In the listing below, locate the line that contains "cyan brick A7" and the line that contains "purple brick M5:M6". Restate word for word those two lines and every line between them, and nothing else.

■ Records shown
################
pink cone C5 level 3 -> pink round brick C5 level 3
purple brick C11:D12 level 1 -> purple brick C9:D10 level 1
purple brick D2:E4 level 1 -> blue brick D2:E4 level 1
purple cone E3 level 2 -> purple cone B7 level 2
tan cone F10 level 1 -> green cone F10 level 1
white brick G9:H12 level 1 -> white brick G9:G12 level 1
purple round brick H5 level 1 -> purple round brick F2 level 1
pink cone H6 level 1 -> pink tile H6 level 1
################
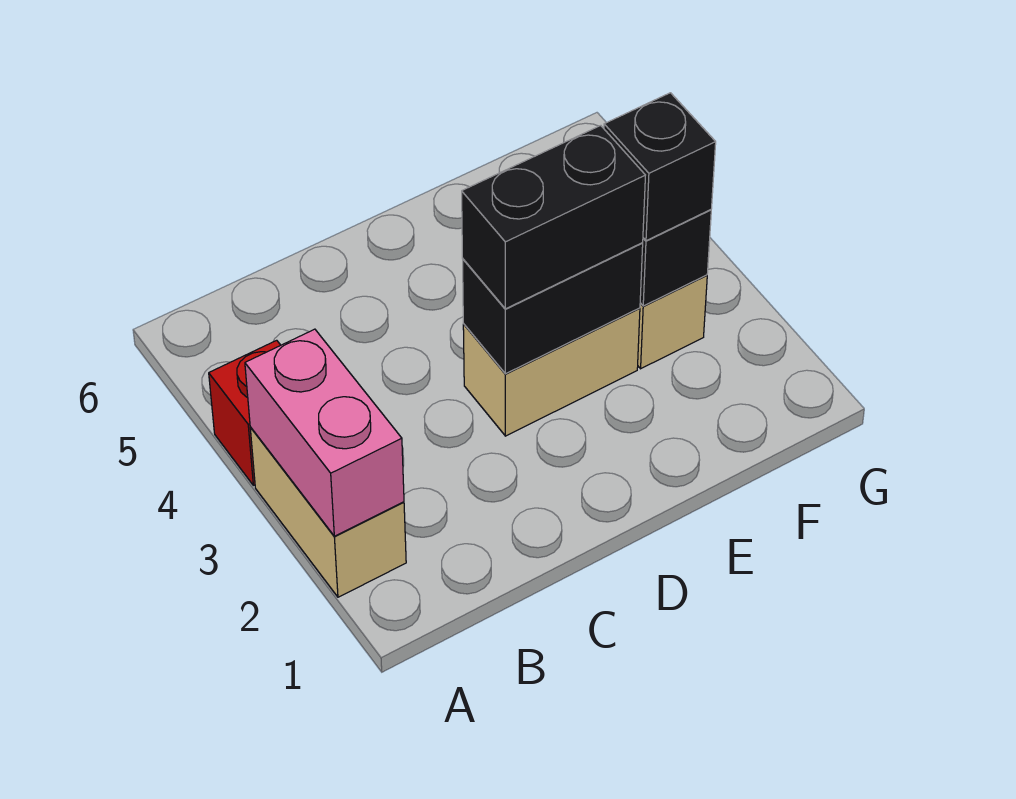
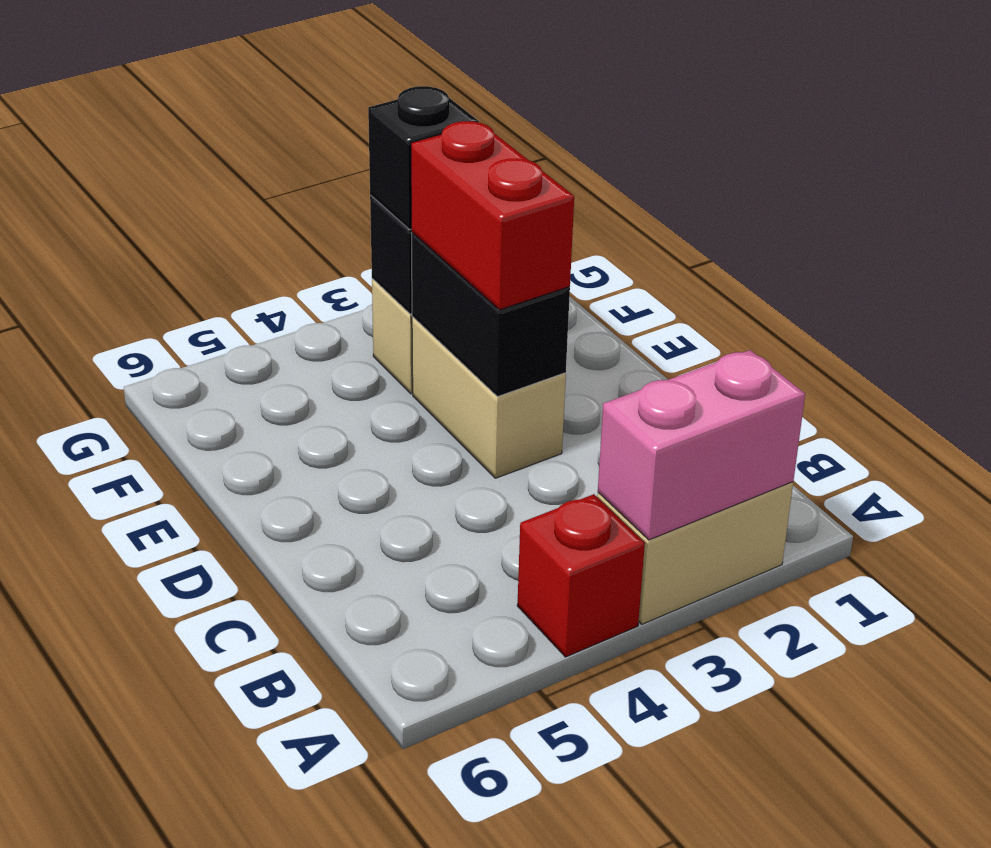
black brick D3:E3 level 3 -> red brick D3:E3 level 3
################
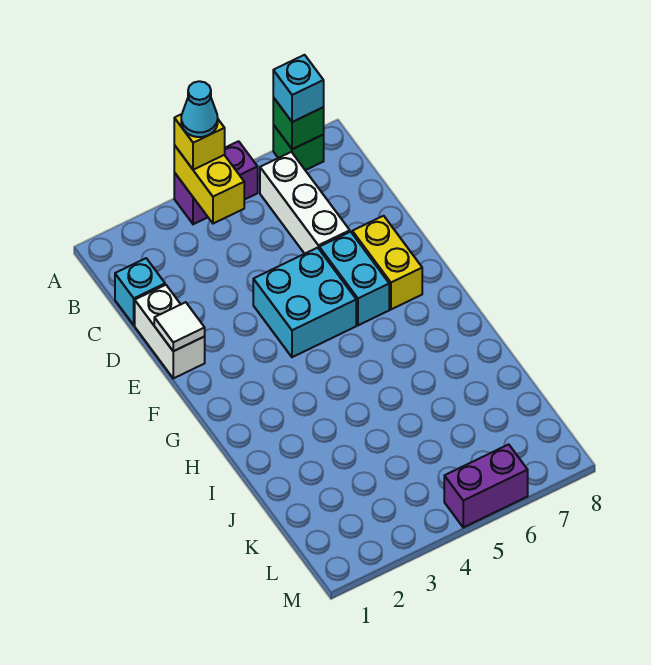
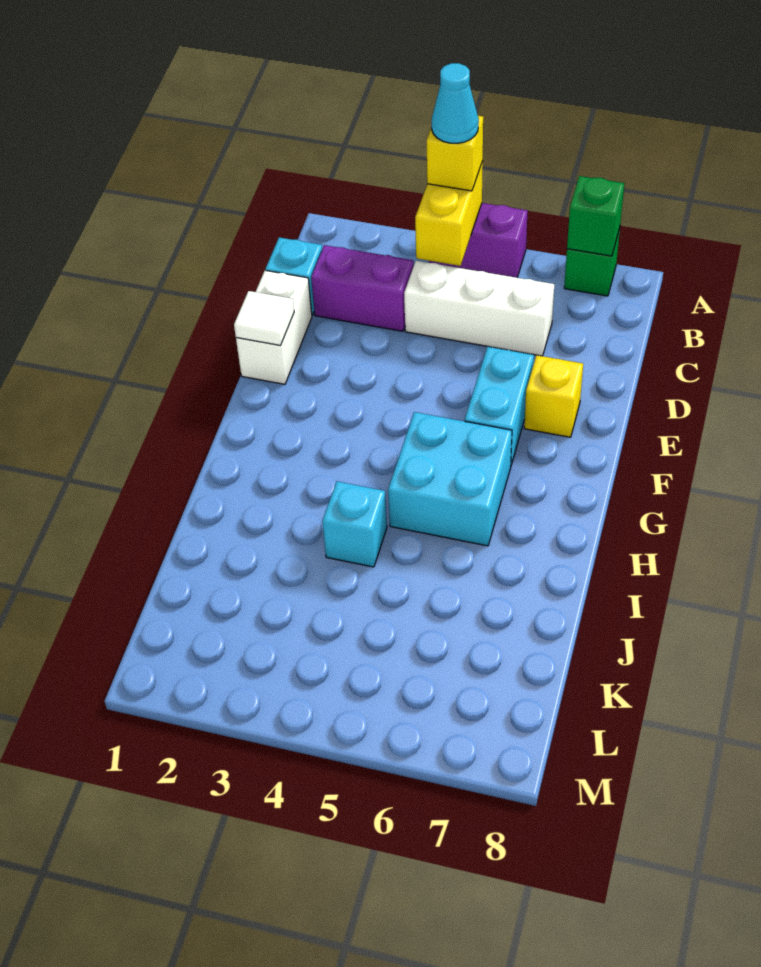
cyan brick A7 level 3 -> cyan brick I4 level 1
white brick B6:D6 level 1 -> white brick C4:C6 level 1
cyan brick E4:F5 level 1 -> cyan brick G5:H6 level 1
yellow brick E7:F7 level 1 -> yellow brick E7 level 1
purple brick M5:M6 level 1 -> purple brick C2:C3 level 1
################
■ Result
cyan brick A7 level 3 -> cyan brick I4 level 1
white brick B6:D6 level 1 -> white brick C4:C6 level 1
cyan brick E4:F5 level 1 -> cyan brick G5:H6 level 1
yellow brick E7:F7 level 1 -> yellow brick E7 level 1
purple brick M5:M6 level 1 -> purple brick C2:C3 level 1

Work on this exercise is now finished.